What the exercise asks: Which lines in the material below contain the word "field"? Copy each of them.

Stored records:
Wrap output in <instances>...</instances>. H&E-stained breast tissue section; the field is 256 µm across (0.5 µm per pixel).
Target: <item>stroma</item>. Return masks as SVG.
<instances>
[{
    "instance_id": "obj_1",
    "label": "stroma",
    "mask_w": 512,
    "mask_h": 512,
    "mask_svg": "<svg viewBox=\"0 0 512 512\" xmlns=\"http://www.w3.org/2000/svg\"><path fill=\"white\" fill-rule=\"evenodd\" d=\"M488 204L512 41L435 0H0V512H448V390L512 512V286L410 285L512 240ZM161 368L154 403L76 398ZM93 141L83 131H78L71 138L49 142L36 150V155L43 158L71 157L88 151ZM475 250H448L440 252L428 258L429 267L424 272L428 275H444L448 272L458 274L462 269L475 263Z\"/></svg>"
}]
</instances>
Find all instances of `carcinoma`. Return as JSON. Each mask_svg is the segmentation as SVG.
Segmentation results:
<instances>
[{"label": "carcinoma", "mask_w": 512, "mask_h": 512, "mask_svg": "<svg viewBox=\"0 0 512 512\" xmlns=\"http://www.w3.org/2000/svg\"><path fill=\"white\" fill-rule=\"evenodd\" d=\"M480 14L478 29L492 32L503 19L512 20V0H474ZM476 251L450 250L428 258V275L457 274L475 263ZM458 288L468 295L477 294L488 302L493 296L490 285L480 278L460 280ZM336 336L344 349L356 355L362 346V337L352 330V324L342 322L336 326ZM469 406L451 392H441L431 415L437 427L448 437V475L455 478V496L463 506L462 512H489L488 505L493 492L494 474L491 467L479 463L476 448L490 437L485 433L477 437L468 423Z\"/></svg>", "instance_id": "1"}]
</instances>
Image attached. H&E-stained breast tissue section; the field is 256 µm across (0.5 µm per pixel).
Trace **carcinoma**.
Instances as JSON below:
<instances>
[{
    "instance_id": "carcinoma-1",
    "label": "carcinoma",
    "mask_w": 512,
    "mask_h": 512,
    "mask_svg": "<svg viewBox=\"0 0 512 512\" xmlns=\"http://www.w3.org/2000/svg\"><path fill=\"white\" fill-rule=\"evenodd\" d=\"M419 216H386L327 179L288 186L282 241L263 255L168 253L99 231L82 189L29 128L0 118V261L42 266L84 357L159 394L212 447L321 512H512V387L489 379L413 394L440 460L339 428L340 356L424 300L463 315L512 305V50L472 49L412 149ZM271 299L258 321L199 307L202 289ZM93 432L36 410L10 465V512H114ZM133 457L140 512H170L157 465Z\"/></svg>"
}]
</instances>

Result for this task:
Wrap output in <instances>...</instances>. H&E-stained breast tissue section; the field is 256 µm across (0.5 µm per pixel).
Image attached. H&E-stained breast tissue section; the field is 256 µm across (0.5 µm per pixel).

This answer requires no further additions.